(To-do item):
Set down a true copy of the data, with all pictures left out.

━━━━━━━━━━━━━━━━

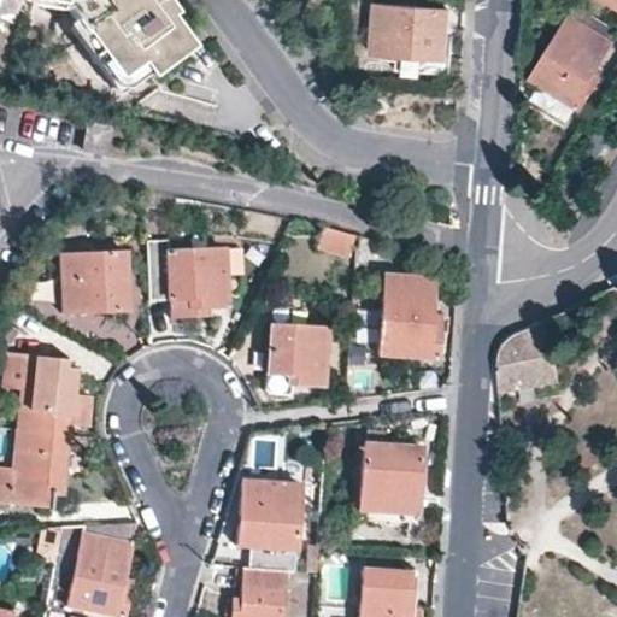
[(54,0),(53,9),(59,10),(111,81),(134,66),(144,80),(186,50),(163,18),(169,15),(157,0),(153,0),(152,3),(150,0),(54,0)]
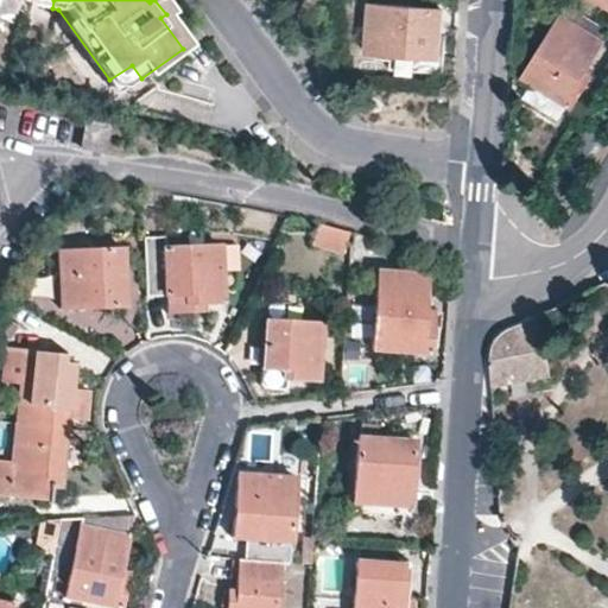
[(441,10),(369,5),(366,55),(437,59),(439,36),(441,10)]
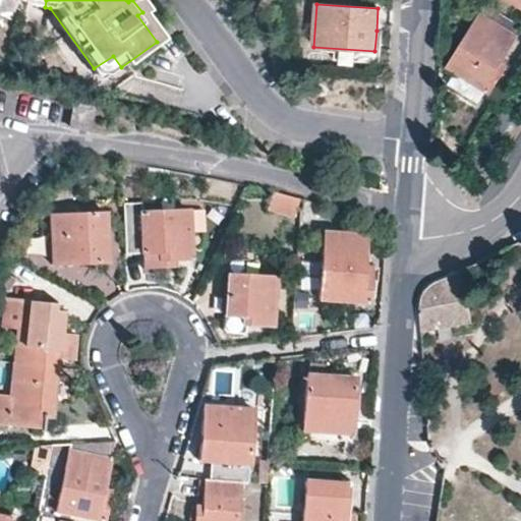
[(465,40),(449,65),(490,92),(501,74),(496,71),(517,37),(481,13),(465,40)]
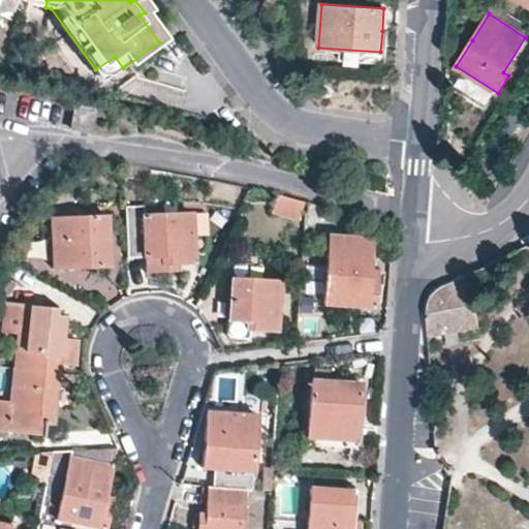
[(82,109),(64,104),(60,127),(78,130),(82,109)]
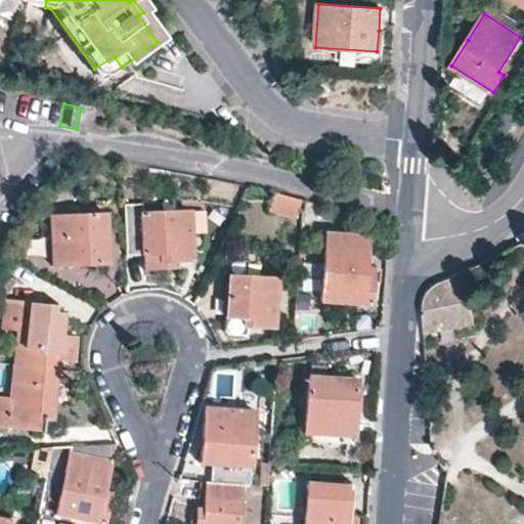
[(304,203),(277,195),(272,214),(299,221),(304,203)]
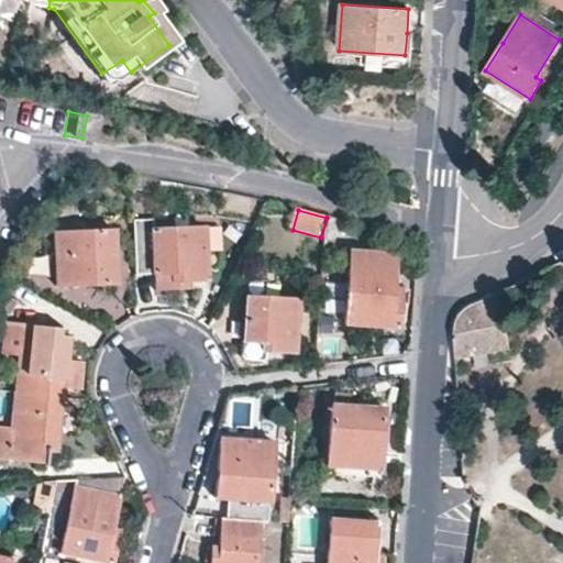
[(175,274),(175,283),(206,282),(205,228),(153,230),(155,274),(175,274)]
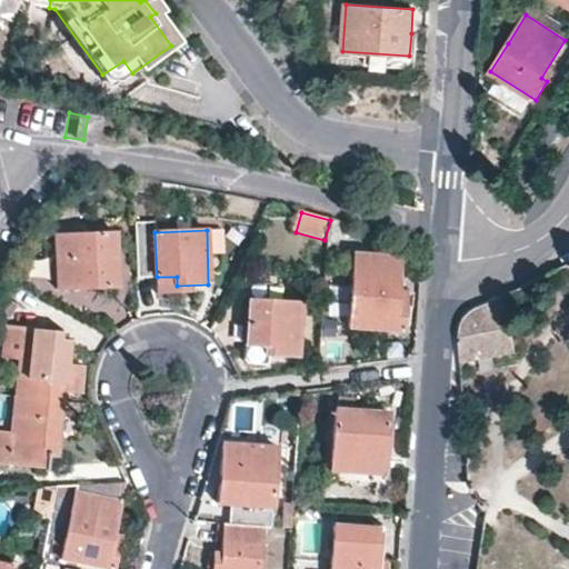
[(116,233),(55,236),(57,291),(115,289),(117,287),(116,233)]
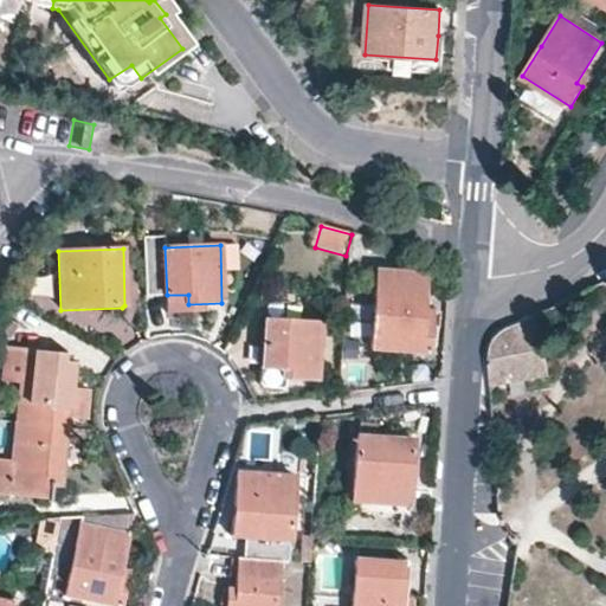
[(424,275),(375,272),(371,348),(427,353),(429,329),(430,311),(421,311),(424,275)]
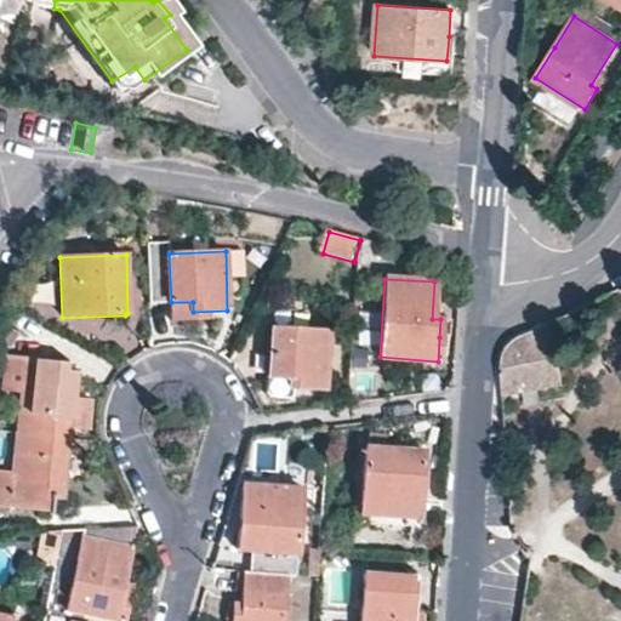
[(502,393),(559,382),(552,323),(517,336),(507,343),(500,355),(500,365),(502,393)]
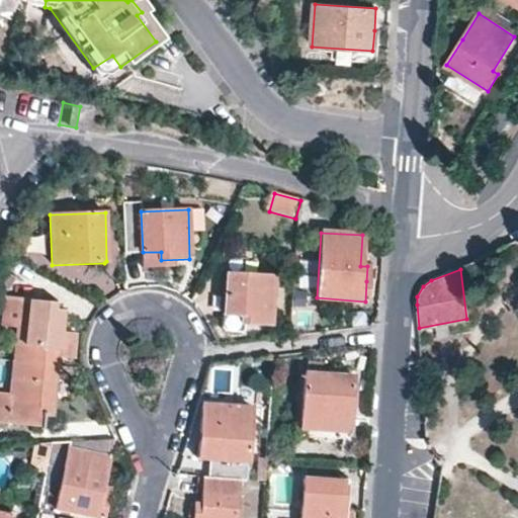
[(243,331),(243,324),(269,326),(273,278),(224,274),(220,329),(223,331),(240,332),(243,331)]
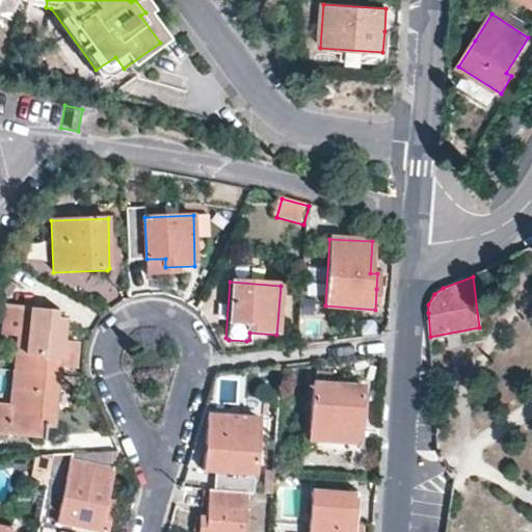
[(16,371),(58,375),(59,369),(62,343),(63,325),(56,324),(57,312),(7,306),(4,334),(20,336),(16,371)]
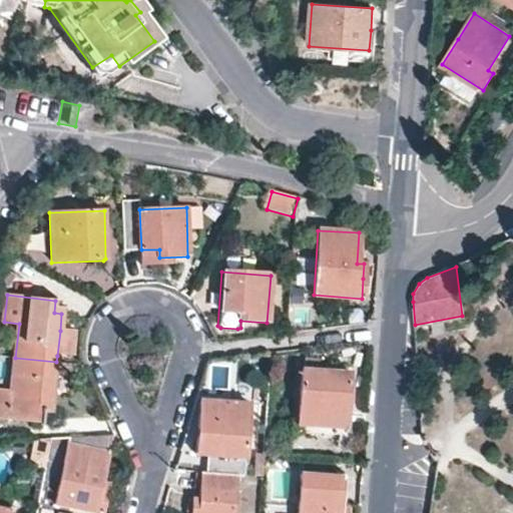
[(71,332),(60,331),(57,356),(69,356),(71,332)]
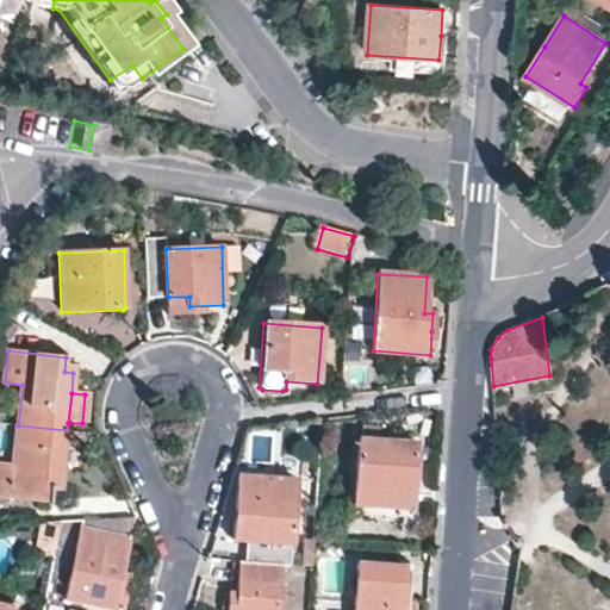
[(0,496),(49,503),(50,490),(60,490),(67,430),(18,425),(13,466),(0,464),(0,496)]
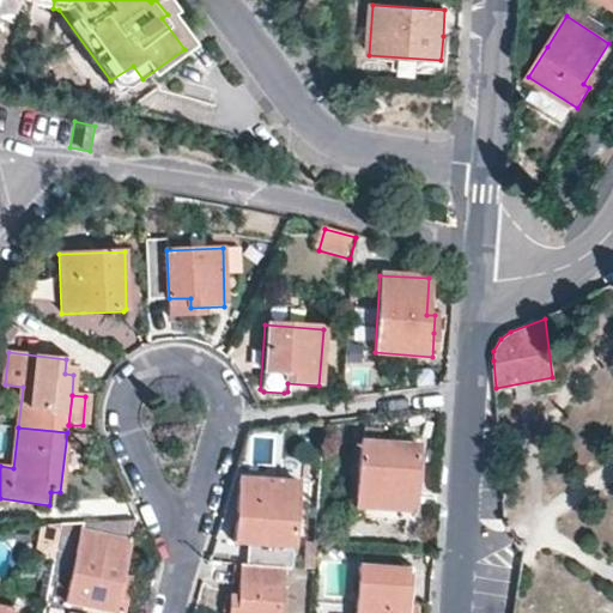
[(417,447),(359,444),(356,509),(413,513),(416,478),(417,447)]
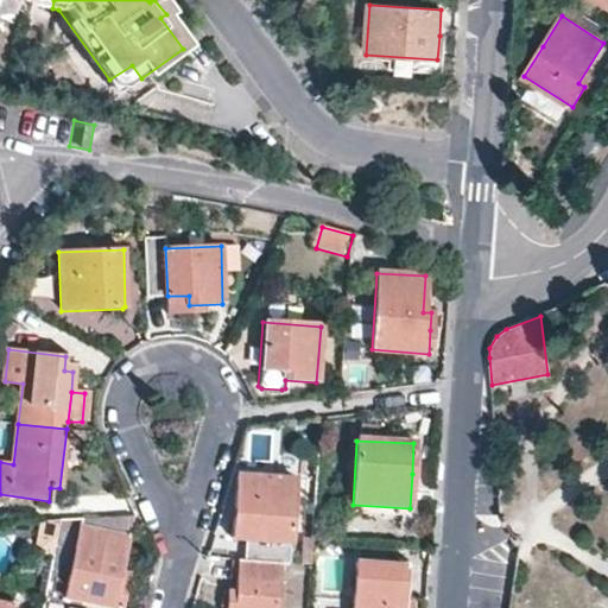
[(232,539),(291,543),(296,480),(236,476),(232,539)]
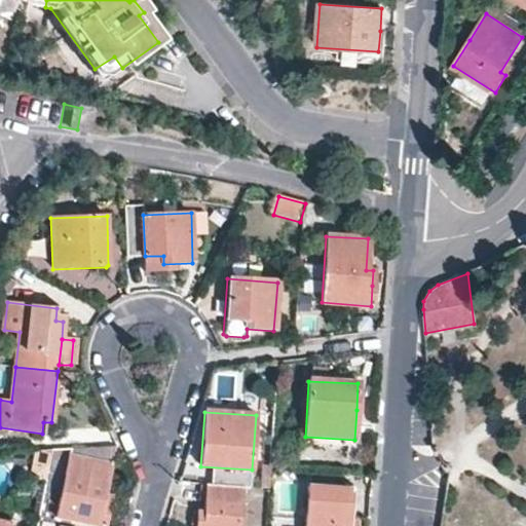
[(72,450),(58,517),(98,525),(104,525),(109,506),(103,505),(114,447),(72,450)]
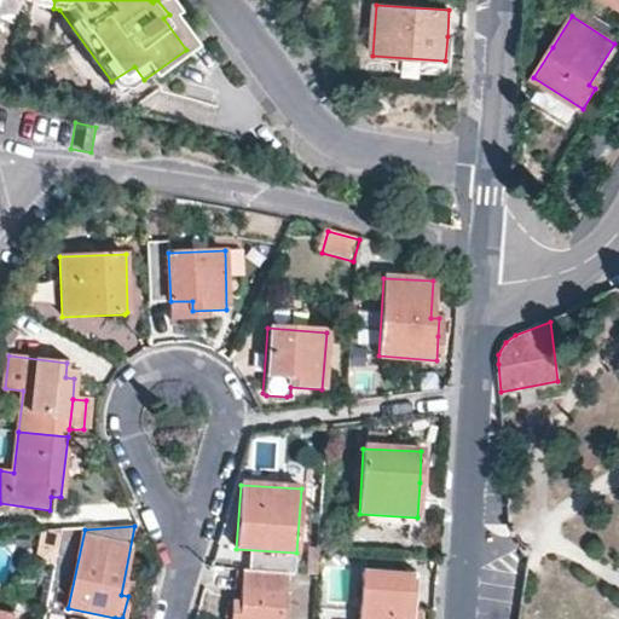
[(359,618),(417,618),(418,609),(411,609),(414,571),(363,568),(360,618),(359,618)]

━━━━━━━━━━━━━━━━

(Completed task):
[(54,0),(53,9),(59,10),(111,81),(134,66),(144,80),(186,50),(163,18),(169,15),(157,0),(153,0),(152,3),(150,0),(54,0)]
[(441,10),(369,5),(366,55),(437,59),(439,36),(441,10)]
[(465,40),(449,65),(490,92),(501,74),(496,71),(517,37),(481,13),(465,40)]
[(82,109),(64,104),(60,127),(78,130),(82,109)]
[(304,203),(277,195),(272,214),(299,221),(304,203)]
[(175,274),(175,283),(206,282),(205,228),(153,230),(155,274),(175,274)]
[(116,233),(55,236),(57,291),(115,289),(117,287),(116,233)]
[(424,275),(375,272),(371,348),(427,353),(429,329),(430,311),(421,311),(424,275)]
[(502,393),(559,382),(552,323),(517,336),(507,343),(500,355),(500,365),(502,393)]
[(243,331),(243,324),(269,326),(273,278),(224,274),(220,329),(223,331),(240,332),(243,331)]
[(16,371),(58,375),(59,369),(62,343),(63,325),(56,324),(57,312),(7,306),(4,334),(20,336),(16,371)]
[(71,332),(60,331),(57,356),(69,356),(71,332)]
[(0,496),(49,503),(50,490),(60,490),(67,430),(18,425),(13,466),(0,464),(0,496)]
[(417,447),(359,444),(356,509),(413,513),(416,478),(417,447)]
[(232,539),(291,543),(296,480),(236,476),(232,539)]
[(72,450),(58,517),(98,525),(104,525),(109,506),(103,505),(114,447),(72,450)]
[(359,618),(417,618),(418,609),(411,609),(414,571),(363,568),(360,618),(359,618)]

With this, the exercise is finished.